● Records to use:

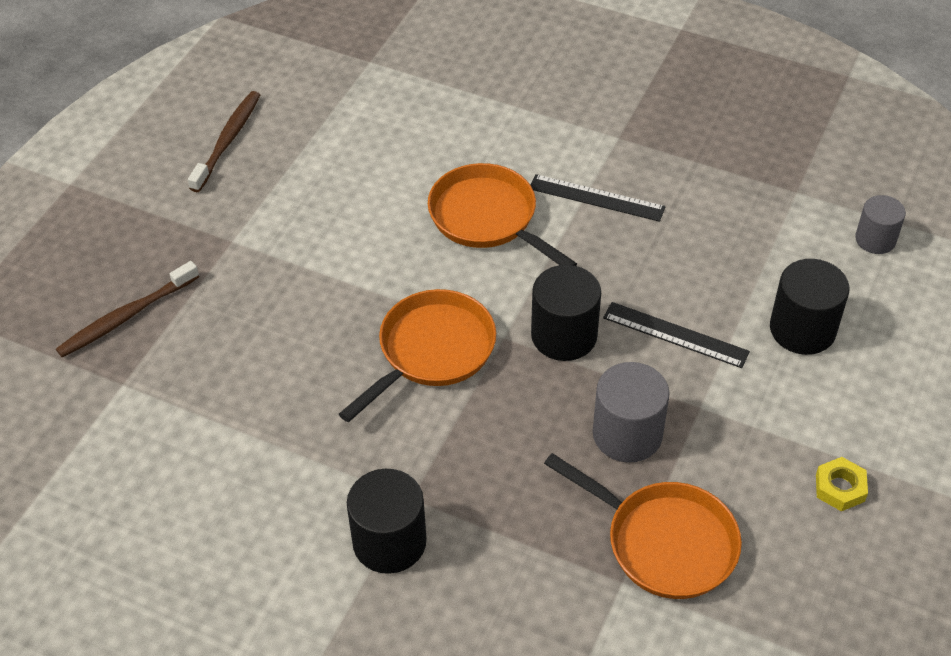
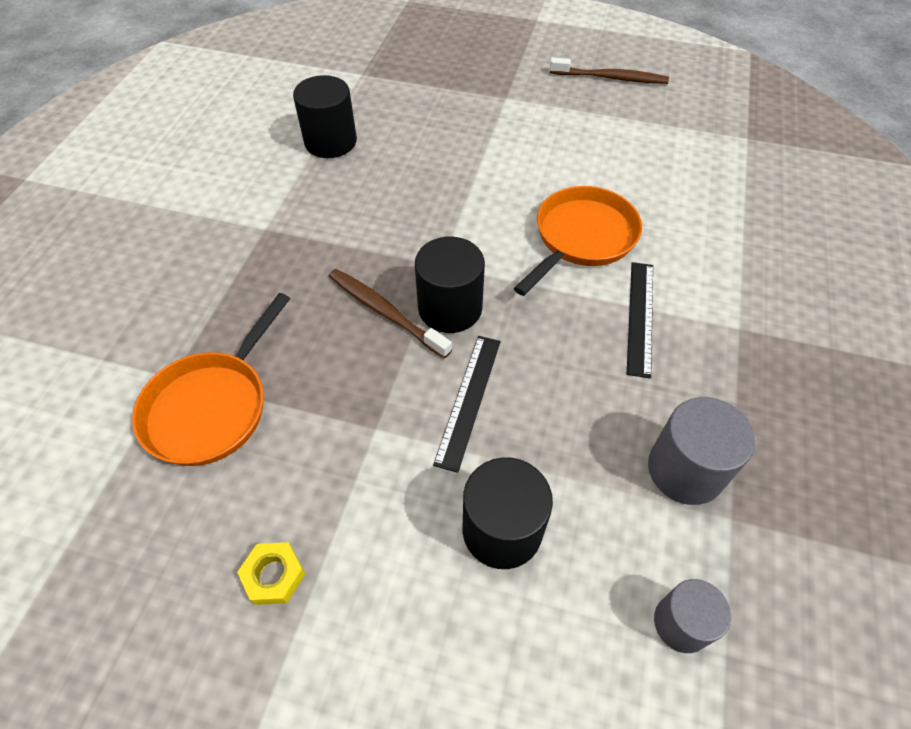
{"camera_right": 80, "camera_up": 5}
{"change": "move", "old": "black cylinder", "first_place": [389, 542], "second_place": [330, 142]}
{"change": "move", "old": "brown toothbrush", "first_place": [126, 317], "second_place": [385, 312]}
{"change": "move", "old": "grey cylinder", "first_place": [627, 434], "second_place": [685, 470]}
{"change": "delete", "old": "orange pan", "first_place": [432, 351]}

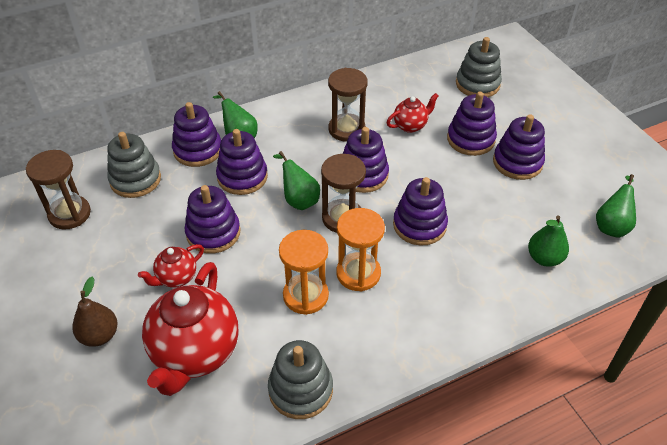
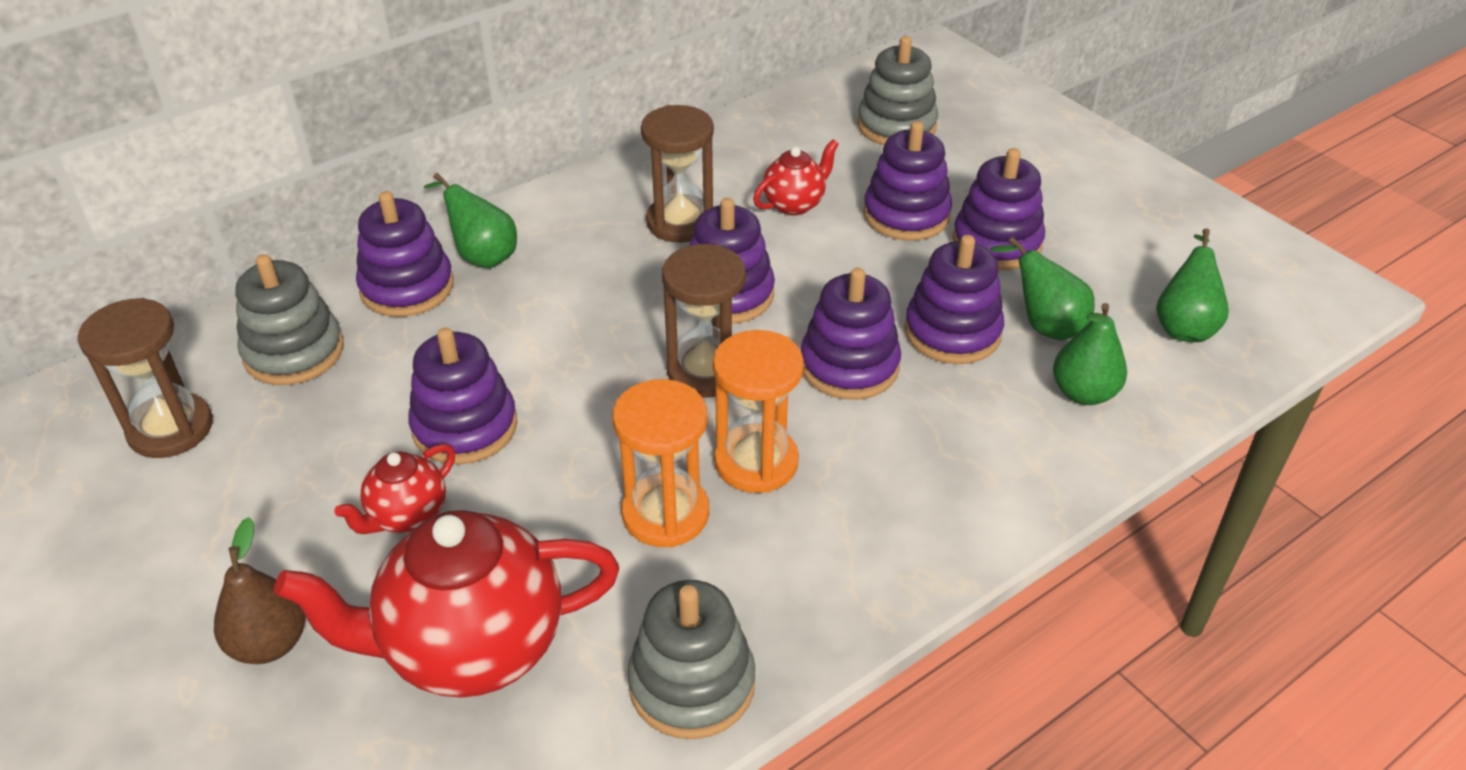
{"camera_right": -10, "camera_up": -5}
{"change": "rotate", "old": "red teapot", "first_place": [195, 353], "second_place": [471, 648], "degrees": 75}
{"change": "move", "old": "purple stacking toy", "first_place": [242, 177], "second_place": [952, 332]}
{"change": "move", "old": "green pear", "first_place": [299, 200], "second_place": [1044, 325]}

...

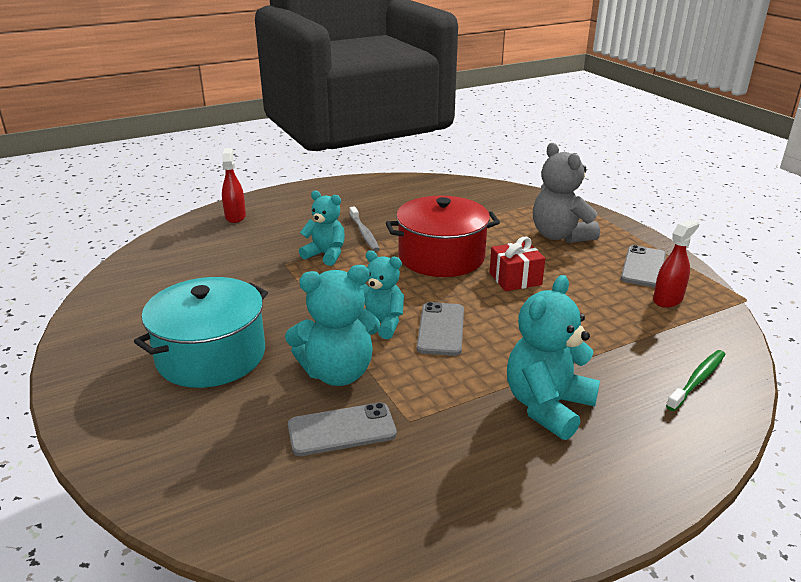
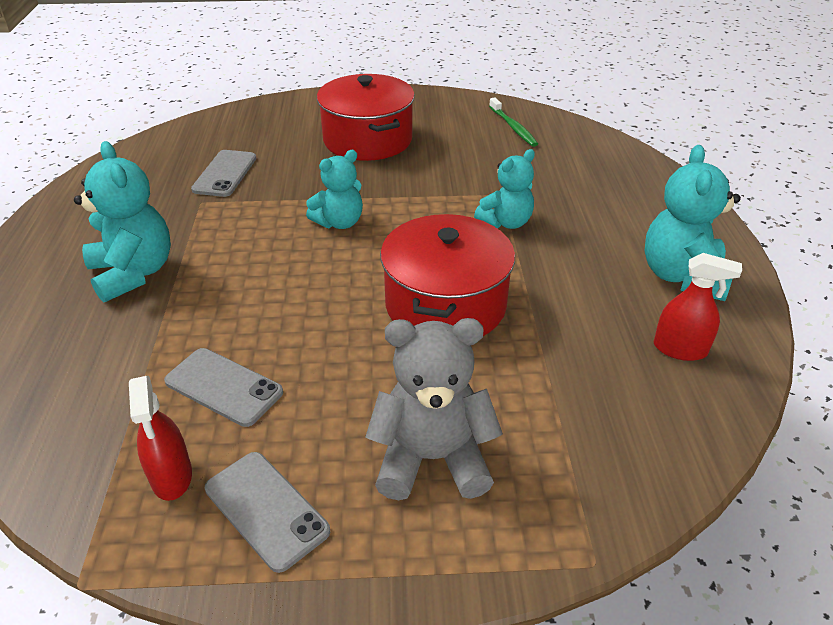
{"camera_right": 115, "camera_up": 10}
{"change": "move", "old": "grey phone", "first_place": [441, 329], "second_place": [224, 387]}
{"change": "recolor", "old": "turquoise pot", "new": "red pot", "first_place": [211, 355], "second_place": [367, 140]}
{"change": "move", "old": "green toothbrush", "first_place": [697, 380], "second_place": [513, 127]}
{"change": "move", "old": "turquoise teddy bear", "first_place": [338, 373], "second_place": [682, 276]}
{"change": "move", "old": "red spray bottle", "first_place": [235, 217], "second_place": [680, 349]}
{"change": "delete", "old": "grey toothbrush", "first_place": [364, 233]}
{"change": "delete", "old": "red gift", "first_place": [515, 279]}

● Action item:
Pull every line containing "cylinder" out of the data above.

● Expected answer:
{"change": "move", "old": "black cylinder", "first_place": [389, 542], "second_place": [330, 142]}
{"change": "move", "old": "grey cylinder", "first_place": [627, 434], "second_place": [685, 470]}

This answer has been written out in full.